### [Work task]
Skip the pictures and give back the rest of the listing exactly.

### [Given entries]
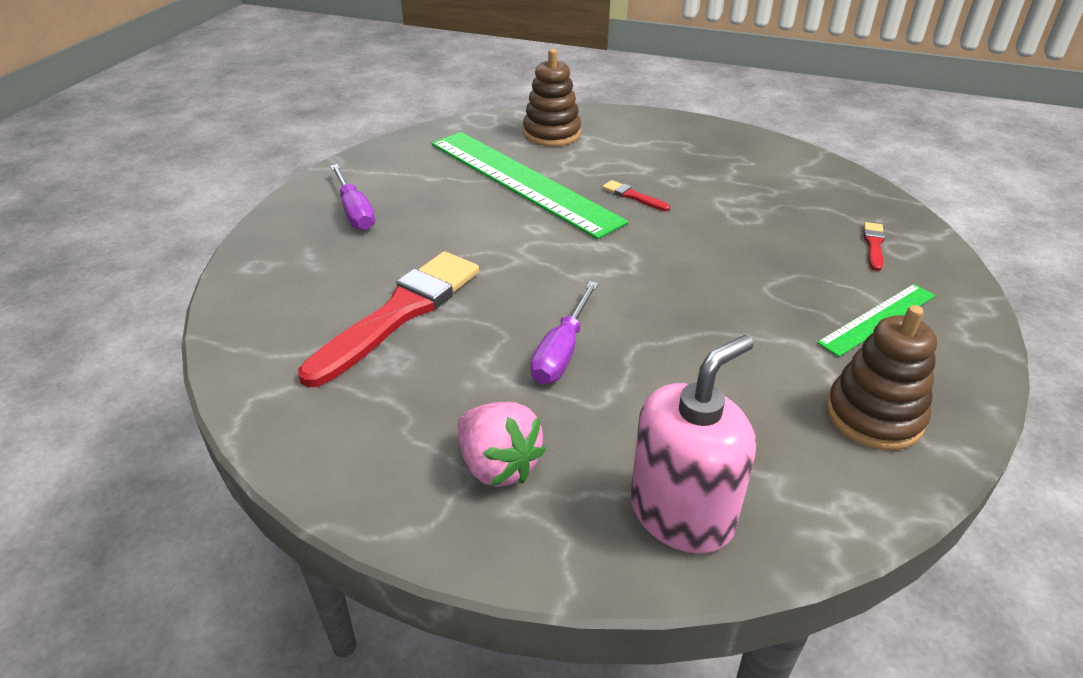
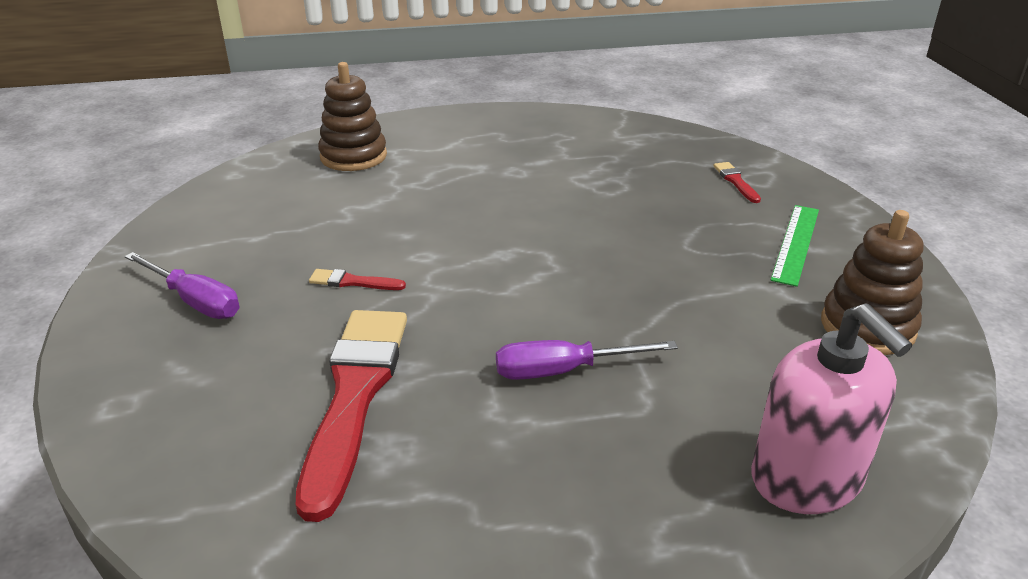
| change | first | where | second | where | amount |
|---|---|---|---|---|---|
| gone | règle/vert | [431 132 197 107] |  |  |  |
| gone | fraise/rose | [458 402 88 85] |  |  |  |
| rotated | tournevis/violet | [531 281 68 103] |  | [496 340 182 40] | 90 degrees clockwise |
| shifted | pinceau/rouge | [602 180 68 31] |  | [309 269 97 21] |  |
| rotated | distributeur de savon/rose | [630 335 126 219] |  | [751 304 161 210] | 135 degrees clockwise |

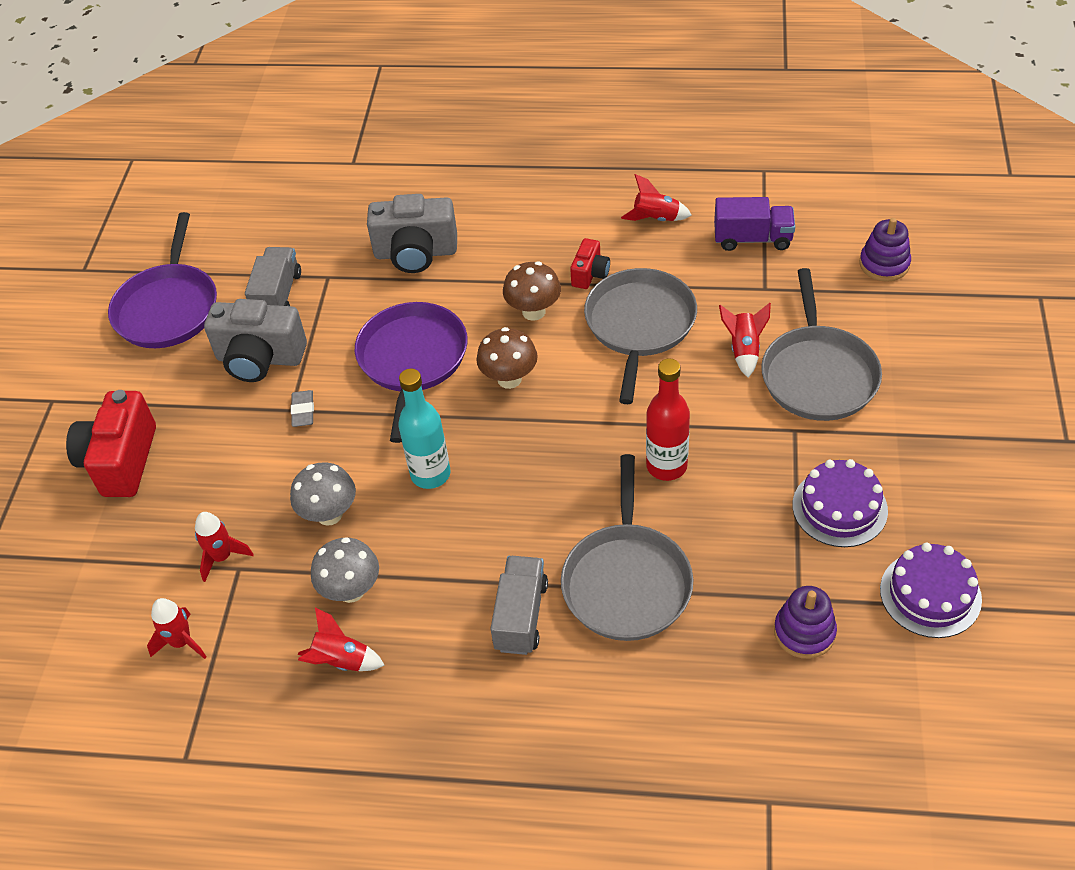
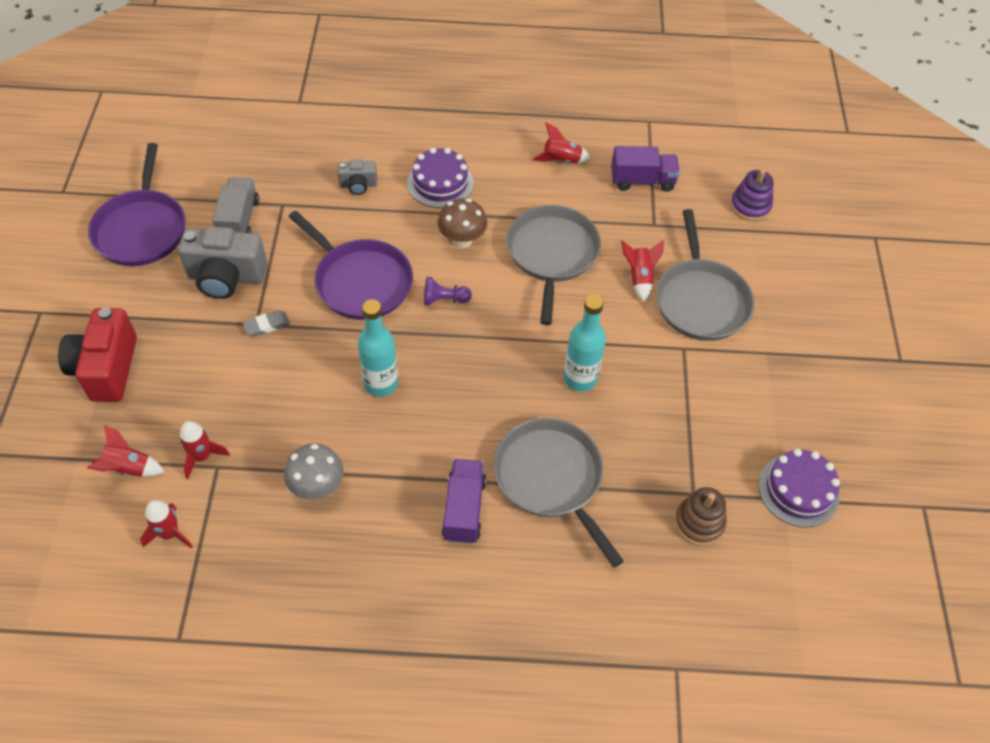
| change | first | where | second | where | amount |
|---|---|---|---|---|---|
| gone | champignon/gris | [290 462 66 64] |  |  |  |
| rotated | gomme/gris | [291 390 23 37] |  | [243 310 47 27] | 75 degrees clockwise |
| shifted | fusée/rouge | [298 607 87 64] |  | [87 425 77 52] |  |
| rotated | poêle/violet | [355 302 113 141] |  | [288 211 125 109] | 135 degrees clockwise |
| scaled | appareil photo/gris | [367 194 90 79] |  | [338 159 39 36] | x0.53 |
| swapped | champignon/marron | [476 327 62 62] | pion/violet | [424 277 48 29] |  |
| repainted | camion/gris | [490 556 58 99] | camion/violet | [442 459 44 85] |  |
| rotated | poêle/gris | [561 454 132 187] |  | [494 418 130 149] | 150 degrees clockwise |
| gone | appareil photo/rouge | [570 238 40 51] |  |  |  |
| repainted | bouteille/rouge | [646 358 44 123] | bouteille/turquoise | [564 295 42 96] |  |
| repainted | jouet à empiler/violet | [774 586 63 73] | jouet à empiler/marron | [675 487 52 59] |  |
| shifted | gâteau/violet | [792 459 96 88] |  | [407 148 67 60] |  |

### [Answer box]
| change | first | where | second | where | amount |
|---|---|---|---|---|---|
| gone | règle/vert | [431 132 197 107] |  |  |  |
| gone | fraise/rose | [458 402 88 85] |  |  |  |
| rotated | tournevis/violet | [531 281 68 103] |  | [496 340 182 40] | 90 degrees clockwise |
| shifted | pinceau/rouge | [602 180 68 31] |  | [309 269 97 21] |  |
| rotated | distributeur de savon/rose | [630 335 126 219] |  | [751 304 161 210] | 135 degrees clockwise |

| change | first | where | second | where | amount |
|---|---|---|---|---|---|
| gone | champignon/gris | [290 462 66 64] |  |  |  |
| rotated | gomme/gris | [291 390 23 37] |  | [243 310 47 27] | 75 degrees clockwise |
| shifted | fusée/rouge | [298 607 87 64] |  | [87 425 77 52] |  |
| rotated | poêle/violet | [355 302 113 141] |  | [288 211 125 109] | 135 degrees clockwise |
| scaled | appareil photo/gris | [367 194 90 79] |  | [338 159 39 36] | x0.53 |
| swapped | champignon/marron | [476 327 62 62] | pion/violet | [424 277 48 29] |  |
| repainted | camion/gris | [490 556 58 99] | camion/violet | [442 459 44 85] |  |
| rotated | poêle/gris | [561 454 132 187] |  | [494 418 130 149] | 150 degrees clockwise |
| gone | appareil photo/rouge | [570 238 40 51] |  |  |  |
| repainted | bouteille/rouge | [646 358 44 123] | bouteille/turquoise | [564 295 42 96] |  |
| repainted | jouet à empiler/violet | [774 586 63 73] | jouet à empiler/marron | [675 487 52 59] |  |
| shifted | gâteau/violet | [792 459 96 88] |  | [407 148 67 60] |  |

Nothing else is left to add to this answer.